▶ Entries shown
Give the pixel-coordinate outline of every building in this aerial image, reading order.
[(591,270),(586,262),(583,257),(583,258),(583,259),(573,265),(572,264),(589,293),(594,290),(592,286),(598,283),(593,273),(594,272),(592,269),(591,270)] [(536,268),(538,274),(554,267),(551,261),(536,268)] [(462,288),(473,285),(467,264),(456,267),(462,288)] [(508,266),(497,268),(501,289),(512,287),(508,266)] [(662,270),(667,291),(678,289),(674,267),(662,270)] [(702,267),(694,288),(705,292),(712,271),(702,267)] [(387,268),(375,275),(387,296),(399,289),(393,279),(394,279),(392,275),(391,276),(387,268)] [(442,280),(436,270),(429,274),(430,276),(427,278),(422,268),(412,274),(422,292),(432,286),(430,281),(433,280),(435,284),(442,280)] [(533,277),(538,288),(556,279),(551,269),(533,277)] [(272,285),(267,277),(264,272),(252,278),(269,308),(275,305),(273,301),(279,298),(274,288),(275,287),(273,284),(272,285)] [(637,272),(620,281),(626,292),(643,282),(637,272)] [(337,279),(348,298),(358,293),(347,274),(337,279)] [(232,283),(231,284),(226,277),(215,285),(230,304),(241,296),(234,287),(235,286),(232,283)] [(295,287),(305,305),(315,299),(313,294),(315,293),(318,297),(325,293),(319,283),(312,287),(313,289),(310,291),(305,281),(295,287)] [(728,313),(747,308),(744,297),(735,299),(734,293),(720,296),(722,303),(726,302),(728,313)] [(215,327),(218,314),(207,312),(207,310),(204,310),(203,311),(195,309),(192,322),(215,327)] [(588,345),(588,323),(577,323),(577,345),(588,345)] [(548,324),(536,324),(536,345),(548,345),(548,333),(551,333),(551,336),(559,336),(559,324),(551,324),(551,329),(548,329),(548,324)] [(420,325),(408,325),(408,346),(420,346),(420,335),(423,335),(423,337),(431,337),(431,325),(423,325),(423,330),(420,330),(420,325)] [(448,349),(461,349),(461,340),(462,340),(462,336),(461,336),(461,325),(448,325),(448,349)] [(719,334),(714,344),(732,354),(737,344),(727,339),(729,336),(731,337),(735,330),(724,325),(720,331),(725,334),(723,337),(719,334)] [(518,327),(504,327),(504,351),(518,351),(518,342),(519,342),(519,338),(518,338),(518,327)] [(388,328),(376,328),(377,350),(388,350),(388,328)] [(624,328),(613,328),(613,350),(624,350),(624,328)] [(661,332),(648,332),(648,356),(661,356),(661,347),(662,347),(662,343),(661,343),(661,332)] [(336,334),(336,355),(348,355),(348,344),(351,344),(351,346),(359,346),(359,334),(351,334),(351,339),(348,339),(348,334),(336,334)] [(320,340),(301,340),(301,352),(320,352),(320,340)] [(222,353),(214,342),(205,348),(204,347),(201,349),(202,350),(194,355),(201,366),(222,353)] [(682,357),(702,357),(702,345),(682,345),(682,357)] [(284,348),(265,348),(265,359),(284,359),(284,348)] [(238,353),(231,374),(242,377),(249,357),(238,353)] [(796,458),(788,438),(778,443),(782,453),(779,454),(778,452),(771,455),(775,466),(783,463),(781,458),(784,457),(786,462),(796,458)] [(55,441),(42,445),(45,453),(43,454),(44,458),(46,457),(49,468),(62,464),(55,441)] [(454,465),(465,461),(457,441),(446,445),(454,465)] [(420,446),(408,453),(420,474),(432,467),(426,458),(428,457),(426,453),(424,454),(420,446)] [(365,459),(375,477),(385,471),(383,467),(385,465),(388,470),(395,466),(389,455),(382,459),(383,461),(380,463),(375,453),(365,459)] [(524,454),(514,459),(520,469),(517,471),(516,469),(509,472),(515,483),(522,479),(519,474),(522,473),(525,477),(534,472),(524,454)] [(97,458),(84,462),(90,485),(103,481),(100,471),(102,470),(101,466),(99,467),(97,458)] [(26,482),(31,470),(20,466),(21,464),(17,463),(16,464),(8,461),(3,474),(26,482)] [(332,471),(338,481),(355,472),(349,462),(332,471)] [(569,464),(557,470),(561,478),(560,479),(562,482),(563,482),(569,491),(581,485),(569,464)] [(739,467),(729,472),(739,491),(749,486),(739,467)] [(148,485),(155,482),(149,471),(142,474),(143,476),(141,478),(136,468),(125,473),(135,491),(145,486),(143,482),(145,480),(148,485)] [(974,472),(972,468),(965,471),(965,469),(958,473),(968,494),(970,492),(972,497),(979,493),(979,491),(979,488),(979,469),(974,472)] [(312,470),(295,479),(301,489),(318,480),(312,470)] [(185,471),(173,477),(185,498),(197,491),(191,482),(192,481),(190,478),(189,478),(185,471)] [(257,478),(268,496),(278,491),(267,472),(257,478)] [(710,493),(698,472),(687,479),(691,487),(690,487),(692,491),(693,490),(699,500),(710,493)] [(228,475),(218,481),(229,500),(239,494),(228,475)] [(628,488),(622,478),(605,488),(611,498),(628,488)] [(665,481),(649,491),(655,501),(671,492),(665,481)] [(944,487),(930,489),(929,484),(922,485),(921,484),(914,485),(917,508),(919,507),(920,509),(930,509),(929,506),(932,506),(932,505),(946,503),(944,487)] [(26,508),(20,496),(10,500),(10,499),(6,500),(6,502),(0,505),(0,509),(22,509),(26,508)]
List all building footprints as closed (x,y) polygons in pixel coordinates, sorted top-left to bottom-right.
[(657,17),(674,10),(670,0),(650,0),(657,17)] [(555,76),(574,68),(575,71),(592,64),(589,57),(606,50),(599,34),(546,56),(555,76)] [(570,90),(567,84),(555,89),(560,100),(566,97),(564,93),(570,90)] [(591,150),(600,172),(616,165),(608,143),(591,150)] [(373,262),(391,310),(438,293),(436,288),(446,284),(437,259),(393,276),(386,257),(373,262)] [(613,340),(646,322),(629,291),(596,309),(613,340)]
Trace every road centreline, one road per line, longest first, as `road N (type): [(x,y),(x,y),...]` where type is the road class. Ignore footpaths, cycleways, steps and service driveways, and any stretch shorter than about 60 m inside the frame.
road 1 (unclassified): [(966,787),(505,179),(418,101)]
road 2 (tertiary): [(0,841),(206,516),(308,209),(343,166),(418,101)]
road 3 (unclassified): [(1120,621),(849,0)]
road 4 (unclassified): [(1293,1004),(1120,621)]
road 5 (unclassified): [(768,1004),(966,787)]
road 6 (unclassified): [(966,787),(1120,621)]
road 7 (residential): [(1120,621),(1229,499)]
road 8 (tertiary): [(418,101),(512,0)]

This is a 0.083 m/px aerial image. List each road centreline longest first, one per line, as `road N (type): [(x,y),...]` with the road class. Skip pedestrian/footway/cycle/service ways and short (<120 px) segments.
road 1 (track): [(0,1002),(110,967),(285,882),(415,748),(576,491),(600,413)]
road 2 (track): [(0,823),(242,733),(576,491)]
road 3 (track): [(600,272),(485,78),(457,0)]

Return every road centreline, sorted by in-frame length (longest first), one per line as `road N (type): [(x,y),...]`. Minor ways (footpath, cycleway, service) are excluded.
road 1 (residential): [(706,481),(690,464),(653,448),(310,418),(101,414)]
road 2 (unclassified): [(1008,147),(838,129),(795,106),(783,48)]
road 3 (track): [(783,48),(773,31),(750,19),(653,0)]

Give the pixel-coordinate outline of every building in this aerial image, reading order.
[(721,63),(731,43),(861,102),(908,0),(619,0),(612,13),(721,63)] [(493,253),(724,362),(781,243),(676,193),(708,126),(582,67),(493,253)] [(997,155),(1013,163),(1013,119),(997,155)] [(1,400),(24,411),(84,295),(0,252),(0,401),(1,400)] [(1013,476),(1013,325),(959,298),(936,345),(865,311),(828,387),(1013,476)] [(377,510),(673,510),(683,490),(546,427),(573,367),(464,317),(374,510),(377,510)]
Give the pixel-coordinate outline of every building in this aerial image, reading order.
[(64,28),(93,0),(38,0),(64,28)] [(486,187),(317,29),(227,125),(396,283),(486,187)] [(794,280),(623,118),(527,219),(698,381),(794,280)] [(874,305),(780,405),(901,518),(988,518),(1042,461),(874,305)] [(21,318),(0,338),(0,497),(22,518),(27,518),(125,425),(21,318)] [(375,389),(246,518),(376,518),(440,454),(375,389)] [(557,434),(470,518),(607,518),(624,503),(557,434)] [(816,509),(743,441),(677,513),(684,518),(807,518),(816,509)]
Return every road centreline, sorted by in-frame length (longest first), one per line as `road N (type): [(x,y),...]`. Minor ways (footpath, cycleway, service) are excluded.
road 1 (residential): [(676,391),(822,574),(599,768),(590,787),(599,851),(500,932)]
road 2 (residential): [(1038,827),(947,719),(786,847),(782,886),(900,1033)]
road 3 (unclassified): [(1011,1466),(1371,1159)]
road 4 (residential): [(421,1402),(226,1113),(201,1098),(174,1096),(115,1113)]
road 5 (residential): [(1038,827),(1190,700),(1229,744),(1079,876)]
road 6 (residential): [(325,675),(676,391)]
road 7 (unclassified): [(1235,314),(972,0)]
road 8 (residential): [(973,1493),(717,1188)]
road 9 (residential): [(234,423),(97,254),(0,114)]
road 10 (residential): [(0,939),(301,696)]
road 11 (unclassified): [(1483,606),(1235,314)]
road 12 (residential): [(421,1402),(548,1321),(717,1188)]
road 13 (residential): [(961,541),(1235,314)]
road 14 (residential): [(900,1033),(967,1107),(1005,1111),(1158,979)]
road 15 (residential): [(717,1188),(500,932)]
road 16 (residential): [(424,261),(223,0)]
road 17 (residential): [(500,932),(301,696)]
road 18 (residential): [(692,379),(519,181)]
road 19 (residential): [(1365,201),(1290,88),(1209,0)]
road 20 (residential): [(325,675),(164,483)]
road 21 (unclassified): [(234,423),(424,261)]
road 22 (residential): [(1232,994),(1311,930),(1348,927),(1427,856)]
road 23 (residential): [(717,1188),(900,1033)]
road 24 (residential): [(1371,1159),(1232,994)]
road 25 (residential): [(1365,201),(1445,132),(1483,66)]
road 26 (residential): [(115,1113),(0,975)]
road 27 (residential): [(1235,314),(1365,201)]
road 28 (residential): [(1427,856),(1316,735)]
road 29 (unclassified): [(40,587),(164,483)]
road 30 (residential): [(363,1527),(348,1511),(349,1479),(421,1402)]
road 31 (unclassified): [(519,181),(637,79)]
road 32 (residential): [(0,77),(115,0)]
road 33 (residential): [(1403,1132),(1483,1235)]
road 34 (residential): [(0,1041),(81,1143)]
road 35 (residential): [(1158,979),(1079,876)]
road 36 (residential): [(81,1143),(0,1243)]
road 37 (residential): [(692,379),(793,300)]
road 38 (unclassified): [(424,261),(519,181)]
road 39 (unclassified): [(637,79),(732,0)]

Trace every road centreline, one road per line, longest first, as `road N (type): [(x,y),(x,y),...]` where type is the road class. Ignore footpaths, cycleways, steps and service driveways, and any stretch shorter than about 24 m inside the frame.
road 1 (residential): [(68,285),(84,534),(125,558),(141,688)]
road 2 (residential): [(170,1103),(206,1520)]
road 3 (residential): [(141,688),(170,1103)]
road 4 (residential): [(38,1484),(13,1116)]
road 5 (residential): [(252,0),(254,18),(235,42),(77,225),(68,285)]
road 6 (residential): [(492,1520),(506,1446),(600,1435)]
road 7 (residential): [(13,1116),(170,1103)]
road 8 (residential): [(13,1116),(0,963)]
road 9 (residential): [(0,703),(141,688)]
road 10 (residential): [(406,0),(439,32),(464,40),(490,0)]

▶ Instructions to follow
In the data above, which lines include "about"? Return those lines.

▶ Response below
Trace every road centreline, one road per line, longest first, as `road N (type): [(x,y),(x,y),...]` where type is the road class. Ignore footpaths, cycleways, steps and service driveways, and any stretch shorter than about 60 m inside the frame.
Trace every road centreline, one road per line, longest first, as `road N (type): [(x,y),(x,y),...]` where type is the road class. Ignore footpaths, cycleways, steps and service driveways, and any stretch shorter than about 24 m inside the frame.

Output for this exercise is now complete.